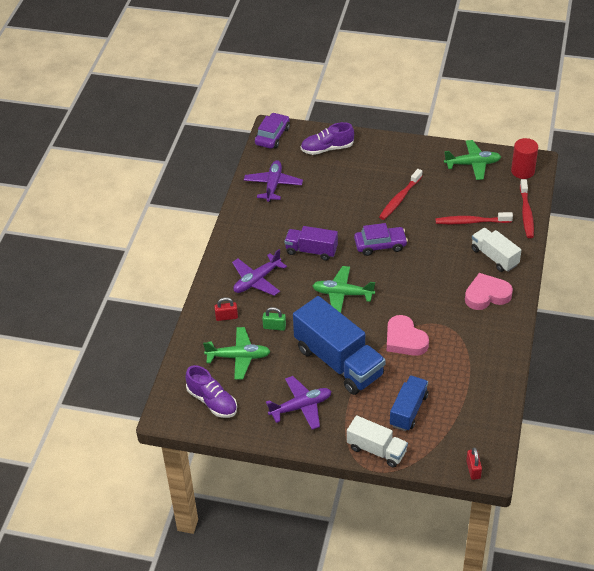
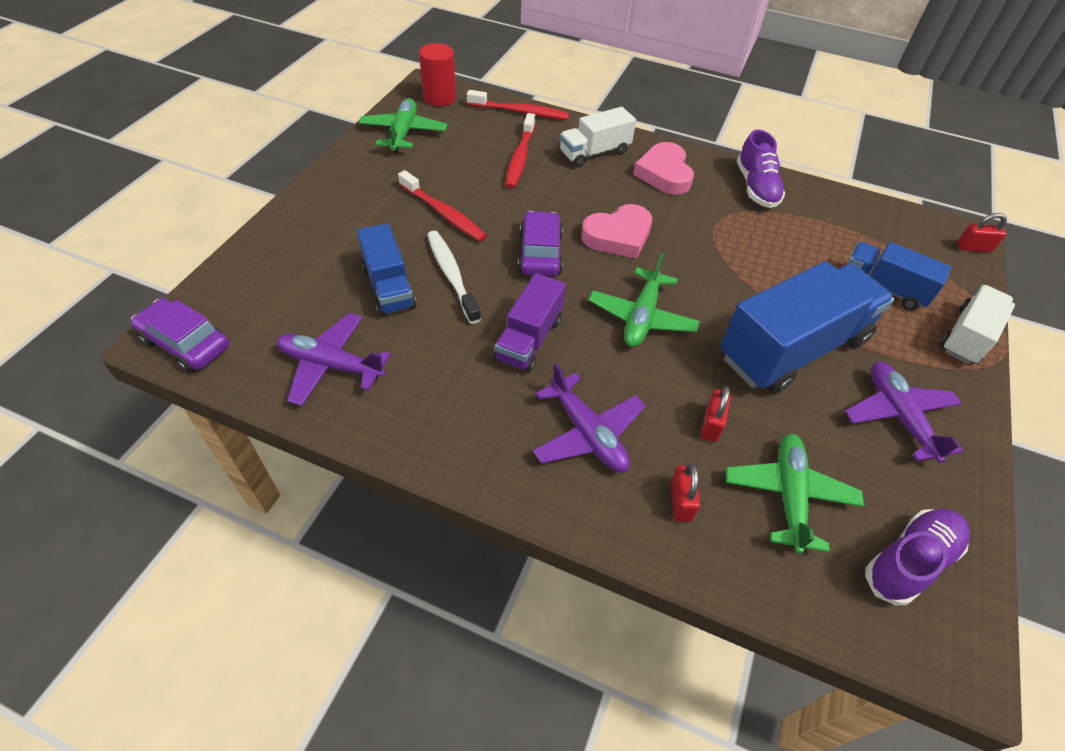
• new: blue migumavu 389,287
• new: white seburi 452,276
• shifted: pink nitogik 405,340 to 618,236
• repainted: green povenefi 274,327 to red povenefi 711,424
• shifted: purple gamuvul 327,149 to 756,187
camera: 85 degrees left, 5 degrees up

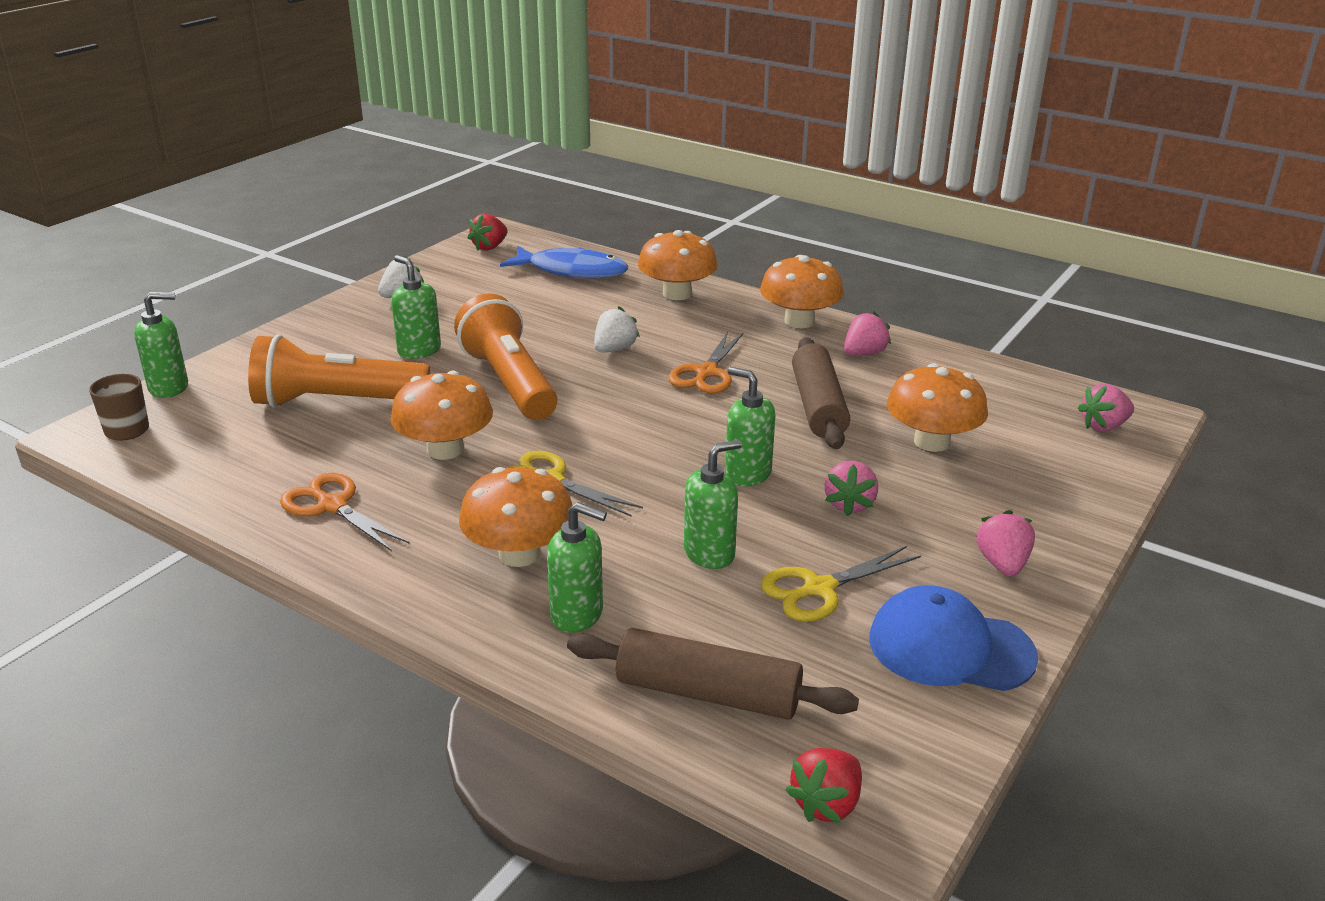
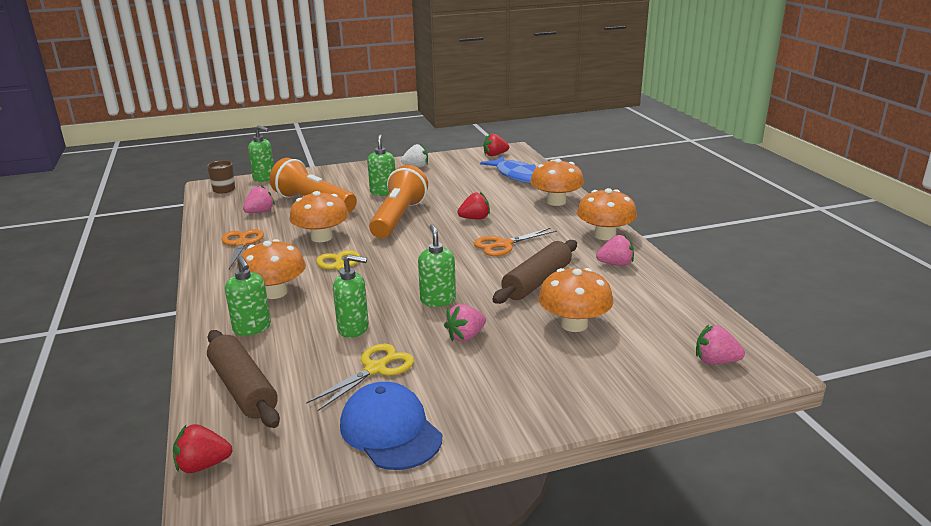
• shifted: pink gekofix 1002,564 to 260,212
• rotated: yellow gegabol 819,589 = 375,369 120 degrees clockwise
• repainted: white gekofix 614,349 to red gekofix 475,218
camera: 40 degrees right, 5 degrees down

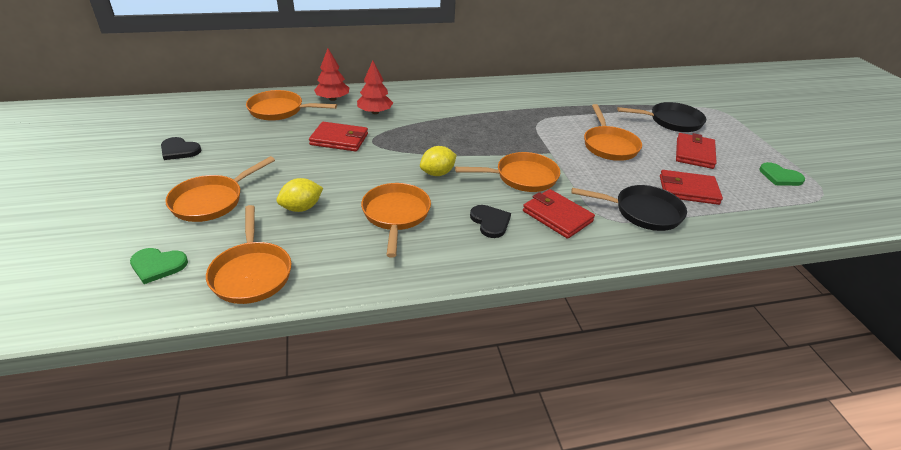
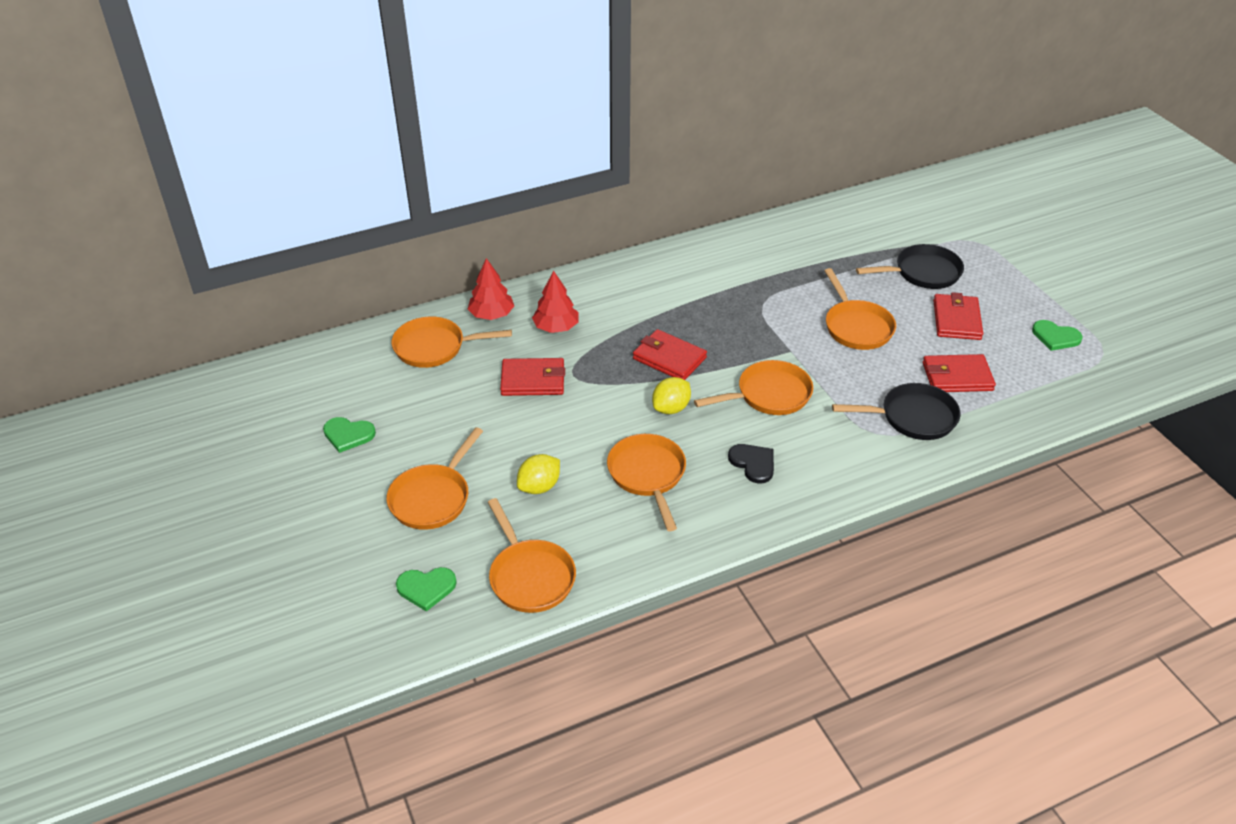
• repainted: black nitogik 179,150 to green nitogik 348,435
• shifted: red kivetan 557,216 to 669,358
camera: 10 degrees left, 5 degrees up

************

• [Description of the task]: Could you copy every record exactly, without the pictures?

• [Output]:
• new: blue migumavu 389,287
• new: white seburi 452,276
• shifted: pink nitogik 405,340 to 618,236
• repainted: green povenefi 274,327 to red povenefi 711,424
• shifted: purple gamuvul 327,149 to 756,187
camera: 85 degrees left, 5 degrees up

• shifted: pink gekofix 1002,564 to 260,212
• rotated: yellow gegabol 819,589 = 375,369 120 degrees clockwise
• repainted: white gekofix 614,349 to red gekofix 475,218
camera: 40 degrees right, 5 degrees down

• repainted: black nitogik 179,150 to green nitogik 348,435
• shifted: red kivetan 557,216 to 669,358
camera: 10 degrees left, 5 degrees up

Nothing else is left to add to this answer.